**TASK TO CARRY OUT:** Only the number is needed: count the lines below that hold the string "yellow".

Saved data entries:
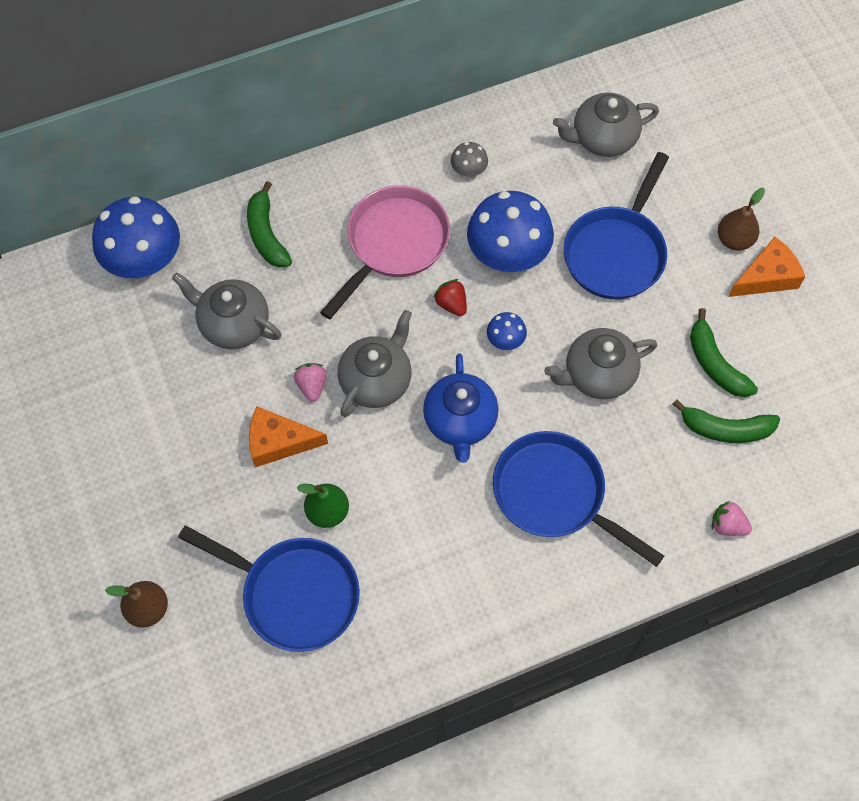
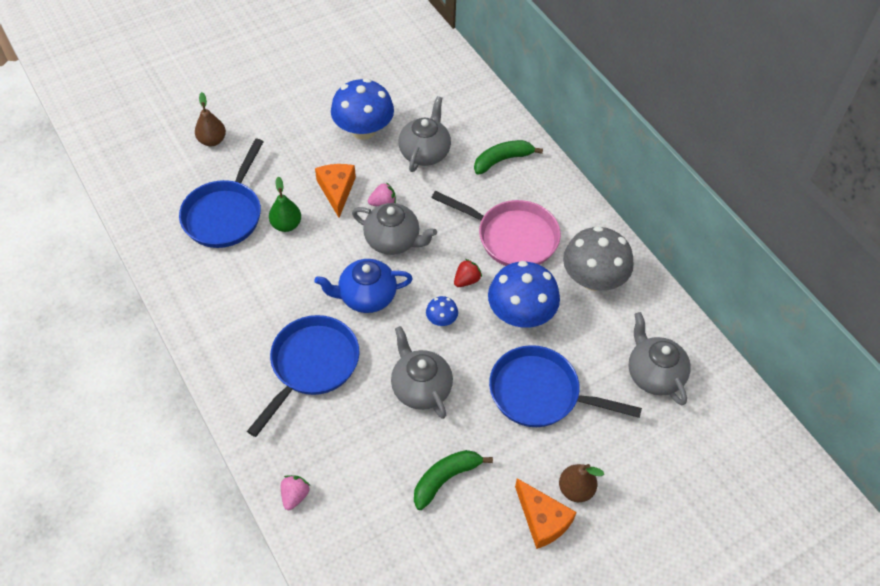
camera: 80 degrees right, 10 degrees down
(144, 259) = (466, 97): blue mushroom -> blue mushroom (363, 130)
(468, 170) = (593, 279): grey mushroom -> grey mushroom, size x2.20
(725, 429) = (384, 490): green banana -> none

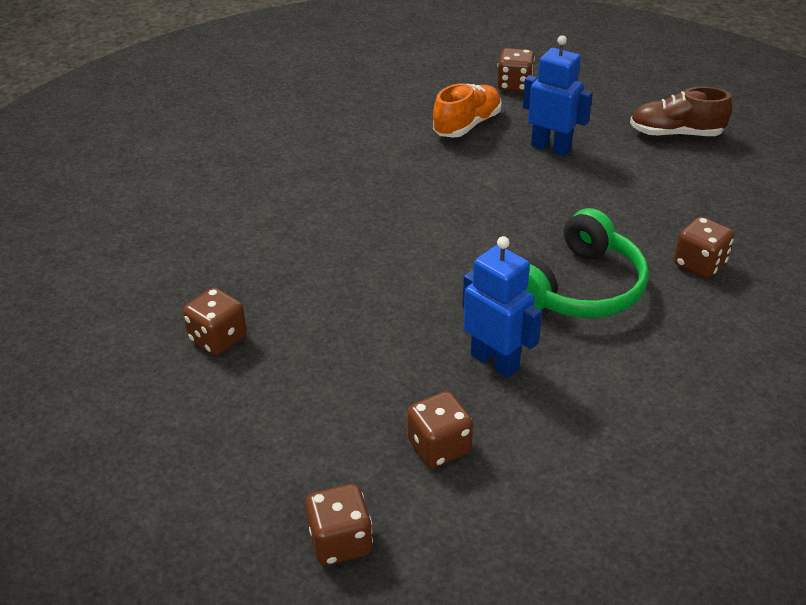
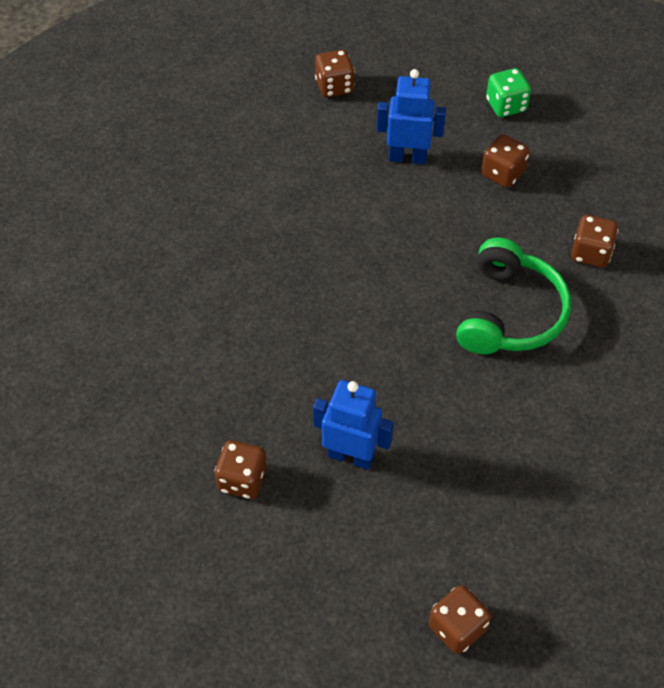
camera: 25 degrees left, 15 degrees up
(439, 447) = (482, 513): brown dice -> brown dice (502, 173)
(467, 125) = (318, 153): orange shoe -> none
(495, 361) = (482, 414): blue robot -> blue robot (351, 456)
(675, 134) = (506, 105): brown shoe -> green dice

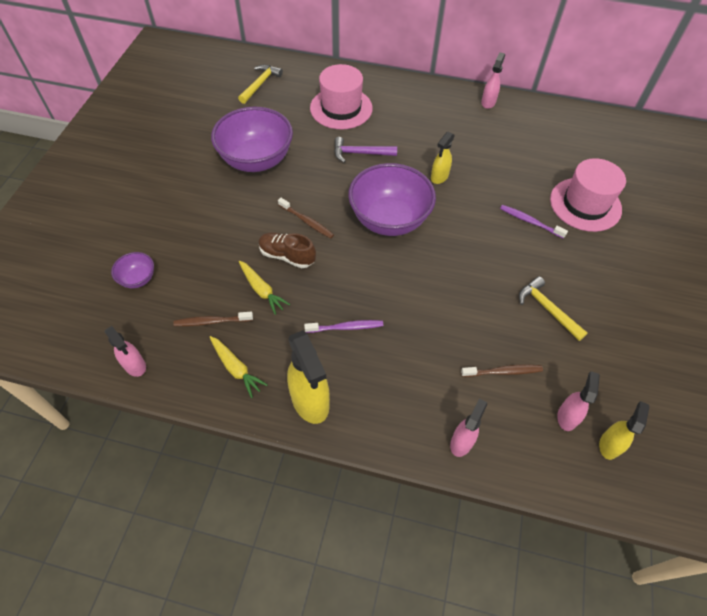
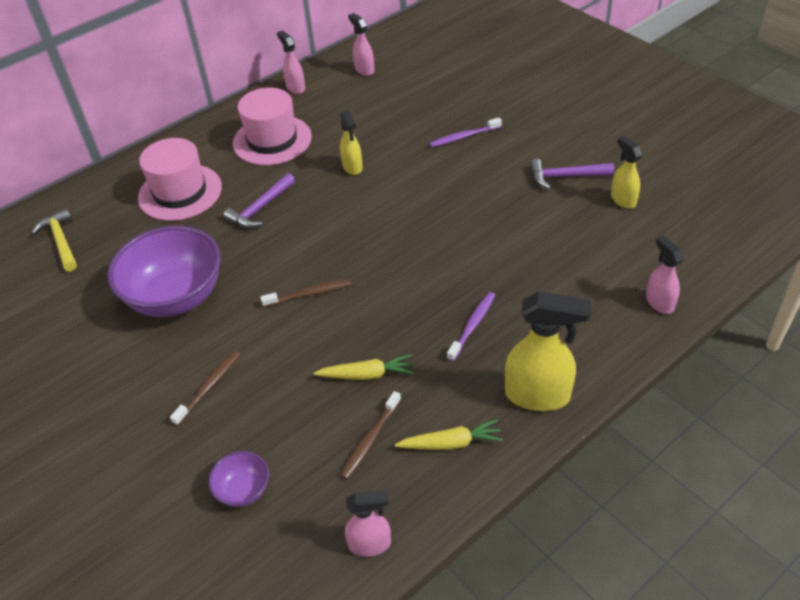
camera: 50 degrees left, 10 degrees down
(287, 256) = (340, 332): brown shoe -> none
(389, 219) = (370, 229): purple bowl -> none
(503, 371) = (608, 238): brown toothbrush -> brown toothbrush (209, 387)
(547, 309) = (566, 176): yellow hammer -> purple hammer
(567, 416) = (679, 222): pink spray bottle -> pink spray bottle (364, 70)
(585, 204) = (477, 95): pink hat -> pink hat (272, 140)
(609, 444) = (721, 211): yellow spray bottle -> yellow spray bottle (623, 200)

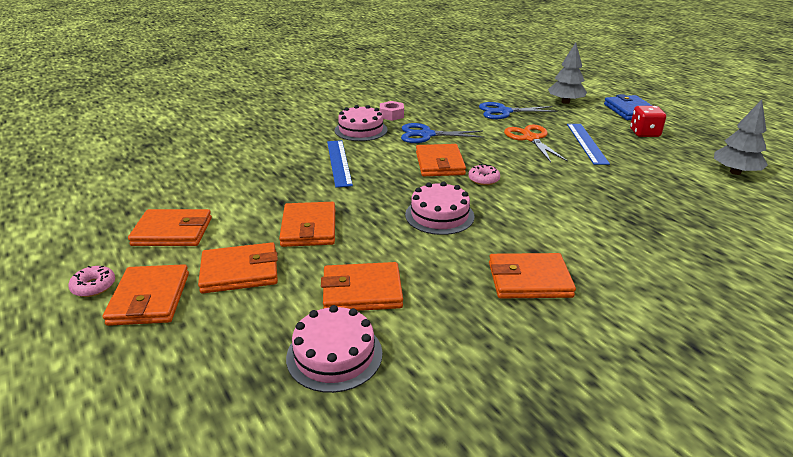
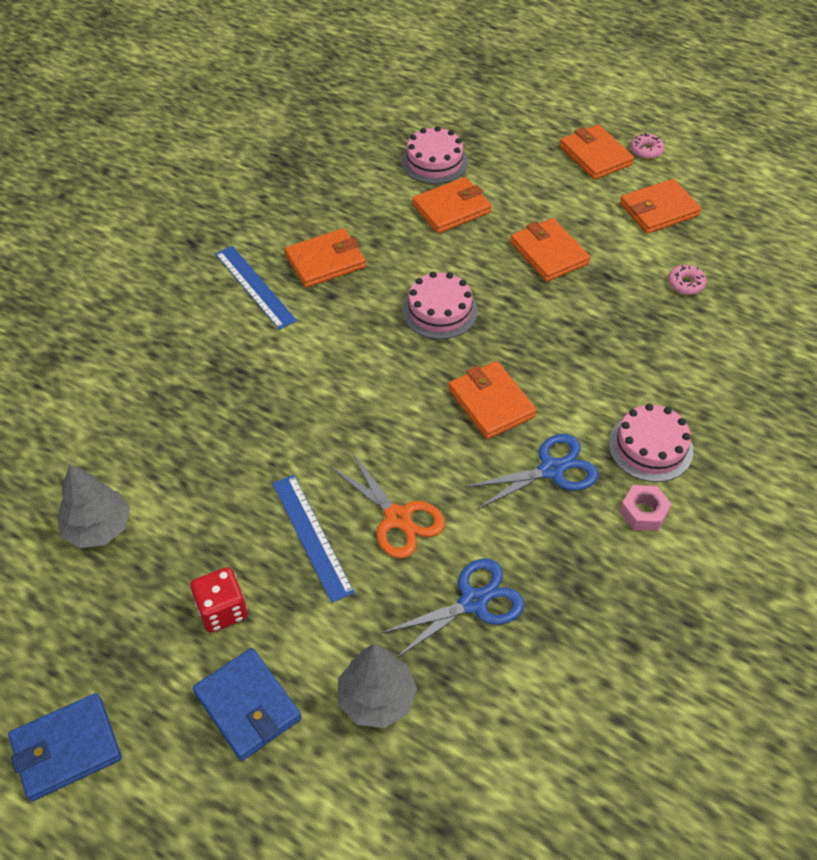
camera: 155 degrees right, 20 degrees up
(240, 272) = (558, 194): orange wallet -> none
(339, 162) = (611, 360): blue ruler -> blue ruler (255, 286)
(483, 179) = (422, 389): pink donut -> pink donut (685, 284)
(724, 117) = (66, 748): none -> blue wallet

**ANSWER TO THIS EXERCISE:** 2